### GIVEN DATA
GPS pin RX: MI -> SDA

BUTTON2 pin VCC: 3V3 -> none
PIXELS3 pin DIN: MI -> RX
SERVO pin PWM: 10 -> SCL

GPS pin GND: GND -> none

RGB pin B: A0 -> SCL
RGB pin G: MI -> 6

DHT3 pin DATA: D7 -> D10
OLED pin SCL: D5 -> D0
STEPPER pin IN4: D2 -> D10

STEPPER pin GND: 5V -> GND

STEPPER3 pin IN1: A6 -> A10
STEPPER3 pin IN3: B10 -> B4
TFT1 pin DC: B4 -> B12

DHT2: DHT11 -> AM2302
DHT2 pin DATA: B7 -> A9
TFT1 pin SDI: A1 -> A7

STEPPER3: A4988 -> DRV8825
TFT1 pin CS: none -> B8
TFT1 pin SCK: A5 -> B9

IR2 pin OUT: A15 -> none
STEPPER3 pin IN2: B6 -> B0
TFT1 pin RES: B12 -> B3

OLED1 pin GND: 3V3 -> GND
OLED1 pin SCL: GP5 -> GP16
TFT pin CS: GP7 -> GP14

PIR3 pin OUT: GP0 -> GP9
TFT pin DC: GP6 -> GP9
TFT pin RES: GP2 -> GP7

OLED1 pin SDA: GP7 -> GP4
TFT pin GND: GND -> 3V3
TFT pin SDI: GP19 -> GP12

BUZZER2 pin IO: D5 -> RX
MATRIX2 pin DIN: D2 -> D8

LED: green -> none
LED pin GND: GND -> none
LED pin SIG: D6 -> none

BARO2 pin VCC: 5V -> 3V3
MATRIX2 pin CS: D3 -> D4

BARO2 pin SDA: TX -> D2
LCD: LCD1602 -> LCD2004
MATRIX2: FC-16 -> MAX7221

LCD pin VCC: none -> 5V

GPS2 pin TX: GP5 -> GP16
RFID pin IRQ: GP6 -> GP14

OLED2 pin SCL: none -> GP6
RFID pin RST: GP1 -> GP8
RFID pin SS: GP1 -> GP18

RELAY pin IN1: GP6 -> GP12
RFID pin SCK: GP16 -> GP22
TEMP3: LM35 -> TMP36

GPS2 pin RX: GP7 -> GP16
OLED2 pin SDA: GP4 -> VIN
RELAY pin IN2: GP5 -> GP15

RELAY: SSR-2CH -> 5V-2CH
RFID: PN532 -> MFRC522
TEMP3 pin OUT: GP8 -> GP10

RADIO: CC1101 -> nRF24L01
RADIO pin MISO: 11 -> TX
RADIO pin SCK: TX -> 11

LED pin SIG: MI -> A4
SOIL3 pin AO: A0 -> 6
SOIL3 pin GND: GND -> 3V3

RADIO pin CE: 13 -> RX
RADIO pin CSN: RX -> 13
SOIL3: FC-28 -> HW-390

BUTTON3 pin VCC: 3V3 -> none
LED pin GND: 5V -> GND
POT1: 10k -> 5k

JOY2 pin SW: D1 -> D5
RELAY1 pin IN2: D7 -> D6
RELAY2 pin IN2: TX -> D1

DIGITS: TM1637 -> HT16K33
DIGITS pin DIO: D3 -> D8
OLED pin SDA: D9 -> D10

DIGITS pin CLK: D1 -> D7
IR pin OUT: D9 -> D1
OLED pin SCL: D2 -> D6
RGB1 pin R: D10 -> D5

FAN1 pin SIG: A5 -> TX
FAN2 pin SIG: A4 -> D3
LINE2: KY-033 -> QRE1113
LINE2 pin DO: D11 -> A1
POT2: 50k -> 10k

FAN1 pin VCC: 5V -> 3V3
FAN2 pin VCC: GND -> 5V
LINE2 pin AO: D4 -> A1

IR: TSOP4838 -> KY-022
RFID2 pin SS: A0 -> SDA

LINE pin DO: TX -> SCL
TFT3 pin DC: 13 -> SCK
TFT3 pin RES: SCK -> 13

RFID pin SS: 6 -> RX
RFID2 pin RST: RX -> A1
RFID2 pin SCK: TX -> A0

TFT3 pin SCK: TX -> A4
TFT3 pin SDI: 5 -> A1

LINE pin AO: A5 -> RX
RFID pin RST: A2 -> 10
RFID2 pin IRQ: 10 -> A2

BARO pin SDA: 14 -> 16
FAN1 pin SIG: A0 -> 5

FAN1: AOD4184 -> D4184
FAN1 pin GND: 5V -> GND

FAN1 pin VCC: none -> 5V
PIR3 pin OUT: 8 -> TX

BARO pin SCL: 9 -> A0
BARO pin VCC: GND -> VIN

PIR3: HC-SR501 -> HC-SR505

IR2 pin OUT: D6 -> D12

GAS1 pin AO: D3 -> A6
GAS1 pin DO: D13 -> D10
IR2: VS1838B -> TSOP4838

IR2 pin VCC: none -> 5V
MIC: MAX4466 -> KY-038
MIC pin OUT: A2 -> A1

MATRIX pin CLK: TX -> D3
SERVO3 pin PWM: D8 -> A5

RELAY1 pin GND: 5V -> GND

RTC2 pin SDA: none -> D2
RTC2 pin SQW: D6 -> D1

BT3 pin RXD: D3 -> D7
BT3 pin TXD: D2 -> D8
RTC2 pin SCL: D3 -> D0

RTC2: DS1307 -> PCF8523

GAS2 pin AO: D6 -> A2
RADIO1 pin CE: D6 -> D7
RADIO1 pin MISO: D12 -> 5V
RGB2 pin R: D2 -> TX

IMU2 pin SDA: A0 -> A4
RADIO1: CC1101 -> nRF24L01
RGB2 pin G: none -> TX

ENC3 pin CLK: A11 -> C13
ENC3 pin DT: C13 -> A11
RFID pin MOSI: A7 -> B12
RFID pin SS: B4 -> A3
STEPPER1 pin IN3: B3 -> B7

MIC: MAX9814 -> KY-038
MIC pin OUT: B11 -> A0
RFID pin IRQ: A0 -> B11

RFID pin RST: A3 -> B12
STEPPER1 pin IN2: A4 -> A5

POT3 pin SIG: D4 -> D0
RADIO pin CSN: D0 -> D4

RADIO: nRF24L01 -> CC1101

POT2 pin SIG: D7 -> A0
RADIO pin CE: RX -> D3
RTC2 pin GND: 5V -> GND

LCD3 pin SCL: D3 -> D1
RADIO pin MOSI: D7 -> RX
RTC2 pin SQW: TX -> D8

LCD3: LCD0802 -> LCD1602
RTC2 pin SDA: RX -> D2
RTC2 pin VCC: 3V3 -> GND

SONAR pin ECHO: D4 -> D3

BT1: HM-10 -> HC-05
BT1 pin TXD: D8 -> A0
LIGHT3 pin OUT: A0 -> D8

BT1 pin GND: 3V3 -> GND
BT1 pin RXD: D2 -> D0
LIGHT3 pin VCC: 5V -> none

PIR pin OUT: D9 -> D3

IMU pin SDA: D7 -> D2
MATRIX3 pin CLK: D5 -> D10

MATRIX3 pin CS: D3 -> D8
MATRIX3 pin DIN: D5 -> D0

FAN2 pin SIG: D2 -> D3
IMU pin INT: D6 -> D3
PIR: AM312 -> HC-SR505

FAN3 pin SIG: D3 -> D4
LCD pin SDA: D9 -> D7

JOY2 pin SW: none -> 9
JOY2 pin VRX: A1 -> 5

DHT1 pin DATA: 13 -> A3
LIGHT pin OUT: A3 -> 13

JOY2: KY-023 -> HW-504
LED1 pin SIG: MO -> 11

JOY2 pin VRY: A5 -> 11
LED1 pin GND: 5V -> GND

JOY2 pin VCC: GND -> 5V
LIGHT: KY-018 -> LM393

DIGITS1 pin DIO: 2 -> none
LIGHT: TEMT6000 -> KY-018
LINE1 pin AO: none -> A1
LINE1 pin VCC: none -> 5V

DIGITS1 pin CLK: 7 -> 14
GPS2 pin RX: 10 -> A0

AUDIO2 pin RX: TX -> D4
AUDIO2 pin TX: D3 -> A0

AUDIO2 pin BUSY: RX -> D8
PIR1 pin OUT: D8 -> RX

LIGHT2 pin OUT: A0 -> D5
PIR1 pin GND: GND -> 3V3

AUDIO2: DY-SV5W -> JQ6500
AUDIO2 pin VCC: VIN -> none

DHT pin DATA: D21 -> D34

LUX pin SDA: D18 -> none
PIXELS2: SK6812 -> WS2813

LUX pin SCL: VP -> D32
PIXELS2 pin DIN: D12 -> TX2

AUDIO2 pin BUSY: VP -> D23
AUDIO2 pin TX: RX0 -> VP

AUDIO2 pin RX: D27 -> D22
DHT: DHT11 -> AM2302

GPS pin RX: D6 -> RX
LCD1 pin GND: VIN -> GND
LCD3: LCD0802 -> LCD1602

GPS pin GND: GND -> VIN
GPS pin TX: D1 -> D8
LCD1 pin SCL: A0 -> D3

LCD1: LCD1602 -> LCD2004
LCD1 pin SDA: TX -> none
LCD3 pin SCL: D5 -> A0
######
#### ASSIGNMENT
Could you copy exactly the line containing "GPS pin GND: GND -> VIN" and each line after it through the end of the records, and nothing else?

#### RESULT
GPS pin GND: GND -> VIN
GPS pin TX: D1 -> D8
LCD1 pin SCL: A0 -> D3

LCD1: LCD1602 -> LCD2004
LCD1 pin SDA: TX -> none
LCD3 pin SCL: D5 -> A0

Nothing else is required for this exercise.